====== Records for this task ======

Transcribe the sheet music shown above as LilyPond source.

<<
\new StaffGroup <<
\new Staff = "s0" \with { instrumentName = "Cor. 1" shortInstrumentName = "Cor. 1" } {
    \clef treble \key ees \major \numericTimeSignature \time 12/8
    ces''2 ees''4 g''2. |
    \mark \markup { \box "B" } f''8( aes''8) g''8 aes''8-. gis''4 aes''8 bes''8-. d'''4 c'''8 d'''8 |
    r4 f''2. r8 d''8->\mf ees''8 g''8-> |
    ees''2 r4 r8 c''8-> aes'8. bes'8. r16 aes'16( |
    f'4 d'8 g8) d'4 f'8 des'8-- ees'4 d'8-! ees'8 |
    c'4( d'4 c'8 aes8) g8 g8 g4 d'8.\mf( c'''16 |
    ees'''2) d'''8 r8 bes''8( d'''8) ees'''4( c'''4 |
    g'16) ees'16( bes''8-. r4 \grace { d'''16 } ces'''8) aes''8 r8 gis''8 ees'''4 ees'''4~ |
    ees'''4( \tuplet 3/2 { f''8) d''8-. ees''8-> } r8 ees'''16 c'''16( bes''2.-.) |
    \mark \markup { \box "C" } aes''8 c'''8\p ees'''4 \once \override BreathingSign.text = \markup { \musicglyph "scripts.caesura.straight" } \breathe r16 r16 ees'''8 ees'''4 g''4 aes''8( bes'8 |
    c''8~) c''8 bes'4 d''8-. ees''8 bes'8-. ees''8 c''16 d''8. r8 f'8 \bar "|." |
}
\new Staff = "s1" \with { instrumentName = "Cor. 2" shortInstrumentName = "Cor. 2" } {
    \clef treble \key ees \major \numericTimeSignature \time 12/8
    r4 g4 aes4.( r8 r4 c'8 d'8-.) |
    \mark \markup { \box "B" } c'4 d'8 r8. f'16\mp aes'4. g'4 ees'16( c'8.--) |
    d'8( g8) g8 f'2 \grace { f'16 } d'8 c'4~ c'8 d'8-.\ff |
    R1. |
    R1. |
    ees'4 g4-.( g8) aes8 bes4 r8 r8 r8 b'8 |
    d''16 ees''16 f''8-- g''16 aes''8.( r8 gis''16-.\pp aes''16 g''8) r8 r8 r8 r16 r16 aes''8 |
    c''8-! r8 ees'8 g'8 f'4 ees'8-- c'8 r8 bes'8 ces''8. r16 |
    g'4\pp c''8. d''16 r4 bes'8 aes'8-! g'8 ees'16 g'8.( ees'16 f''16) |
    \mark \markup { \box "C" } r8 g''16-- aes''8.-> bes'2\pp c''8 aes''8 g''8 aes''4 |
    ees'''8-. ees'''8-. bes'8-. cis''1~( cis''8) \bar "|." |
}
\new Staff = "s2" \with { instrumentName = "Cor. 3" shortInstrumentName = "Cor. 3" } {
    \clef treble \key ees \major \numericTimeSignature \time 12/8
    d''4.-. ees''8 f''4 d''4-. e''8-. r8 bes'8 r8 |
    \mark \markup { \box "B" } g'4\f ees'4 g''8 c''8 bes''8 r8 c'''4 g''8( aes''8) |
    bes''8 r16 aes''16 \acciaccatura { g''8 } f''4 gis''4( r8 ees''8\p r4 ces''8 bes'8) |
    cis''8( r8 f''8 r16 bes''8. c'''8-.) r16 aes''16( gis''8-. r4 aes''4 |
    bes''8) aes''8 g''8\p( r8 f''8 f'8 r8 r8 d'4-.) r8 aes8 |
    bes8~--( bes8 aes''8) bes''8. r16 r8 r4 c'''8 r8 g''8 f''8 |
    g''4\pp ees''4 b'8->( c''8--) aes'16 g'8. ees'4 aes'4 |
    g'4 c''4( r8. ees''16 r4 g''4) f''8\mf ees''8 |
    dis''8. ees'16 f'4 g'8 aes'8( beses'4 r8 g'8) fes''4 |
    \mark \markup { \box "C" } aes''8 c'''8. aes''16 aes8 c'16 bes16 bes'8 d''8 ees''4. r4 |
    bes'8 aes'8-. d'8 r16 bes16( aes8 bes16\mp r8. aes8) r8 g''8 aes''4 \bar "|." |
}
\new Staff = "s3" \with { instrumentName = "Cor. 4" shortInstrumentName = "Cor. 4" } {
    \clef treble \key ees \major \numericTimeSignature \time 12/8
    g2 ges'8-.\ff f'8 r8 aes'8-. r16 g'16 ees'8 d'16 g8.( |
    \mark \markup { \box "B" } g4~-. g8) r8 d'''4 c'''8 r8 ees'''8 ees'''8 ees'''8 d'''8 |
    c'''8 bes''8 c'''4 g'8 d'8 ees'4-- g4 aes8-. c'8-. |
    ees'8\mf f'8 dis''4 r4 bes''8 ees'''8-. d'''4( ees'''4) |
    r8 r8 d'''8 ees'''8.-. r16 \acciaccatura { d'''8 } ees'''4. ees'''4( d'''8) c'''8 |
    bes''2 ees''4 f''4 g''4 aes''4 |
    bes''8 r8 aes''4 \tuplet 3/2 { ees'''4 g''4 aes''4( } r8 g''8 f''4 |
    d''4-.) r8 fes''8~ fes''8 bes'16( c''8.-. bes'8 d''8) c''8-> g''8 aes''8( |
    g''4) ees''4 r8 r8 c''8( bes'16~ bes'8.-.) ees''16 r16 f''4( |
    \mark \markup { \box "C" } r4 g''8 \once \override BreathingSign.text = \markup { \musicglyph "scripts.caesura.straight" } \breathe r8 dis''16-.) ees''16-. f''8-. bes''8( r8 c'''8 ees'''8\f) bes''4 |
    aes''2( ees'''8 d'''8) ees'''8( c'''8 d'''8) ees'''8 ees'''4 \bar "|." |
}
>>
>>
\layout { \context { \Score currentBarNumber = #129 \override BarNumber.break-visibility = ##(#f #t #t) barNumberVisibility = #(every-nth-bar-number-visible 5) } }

======

Exercise details -
Pick out every line in the entries above that contains the string "shortInstrumentName", matching case exactly, and copy each line in full.

Result of the task -
\new Staff = "s0" \with { instrumentName = "Cor. 1" shortInstrumentName = "Cor. 1" } {
\new Staff = "s1" \with { instrumentName = "Cor. 2" shortInstrumentName = "Cor. 2" } {
\new Staff = "s2" \with { instrumentName = "Cor. 3" shortInstrumentName = "Cor. 3" } {
\new Staff = "s3" \with { instrumentName = "Cor. 4" shortInstrumentName = "Cor. 4" } {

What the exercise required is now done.